Material shown |
+++

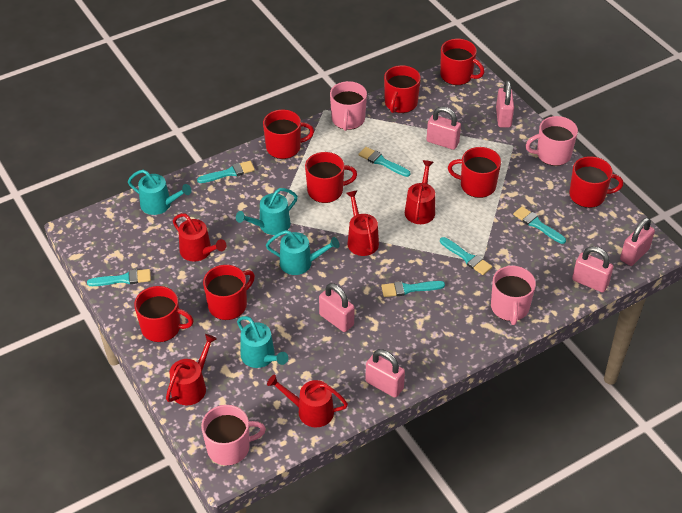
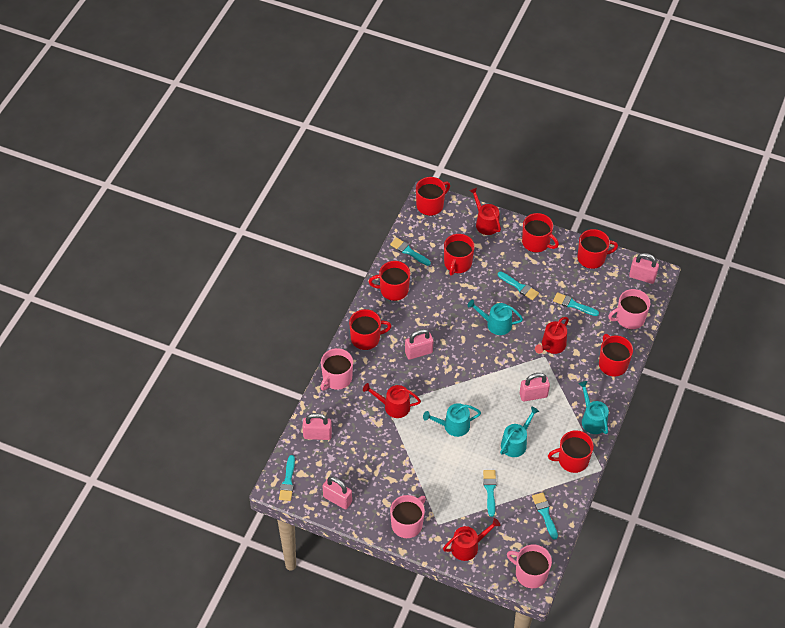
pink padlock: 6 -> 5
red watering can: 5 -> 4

+++

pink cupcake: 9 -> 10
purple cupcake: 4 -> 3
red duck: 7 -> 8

+++

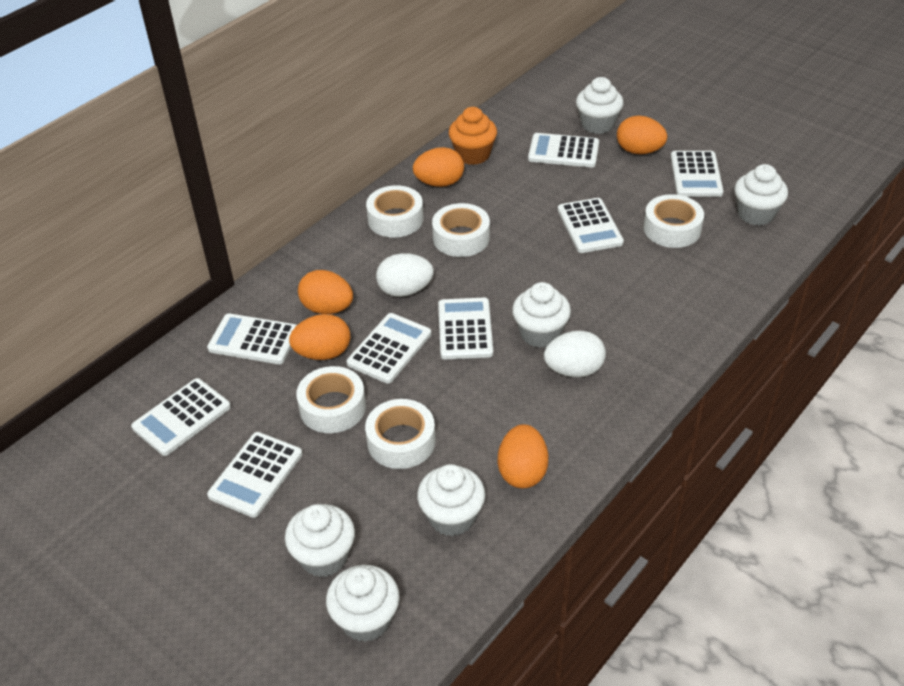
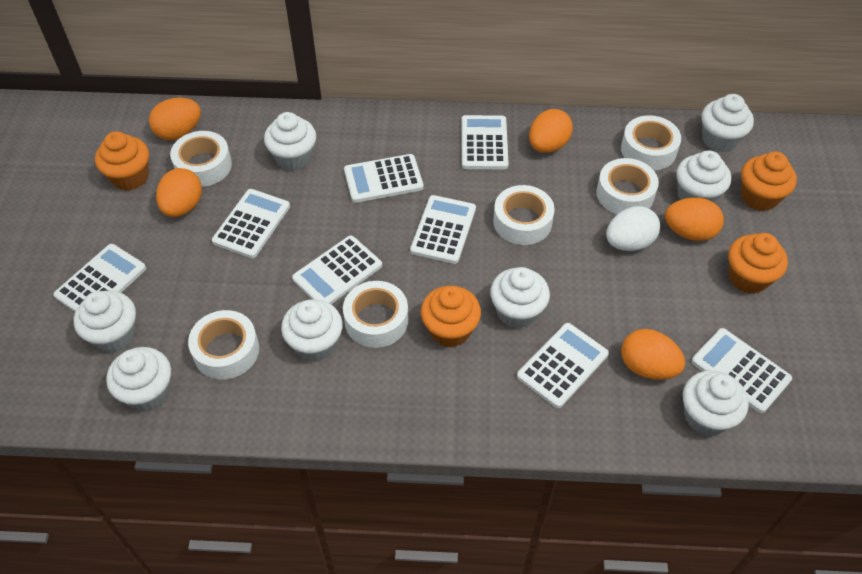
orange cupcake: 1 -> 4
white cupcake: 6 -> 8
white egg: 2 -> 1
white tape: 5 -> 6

+++

Work task |
Go through the entries above and report every line in which the word "white" appears.

Expected answer |
white cupcake: 6 -> 8
white egg: 2 -> 1
white tape: 5 -> 6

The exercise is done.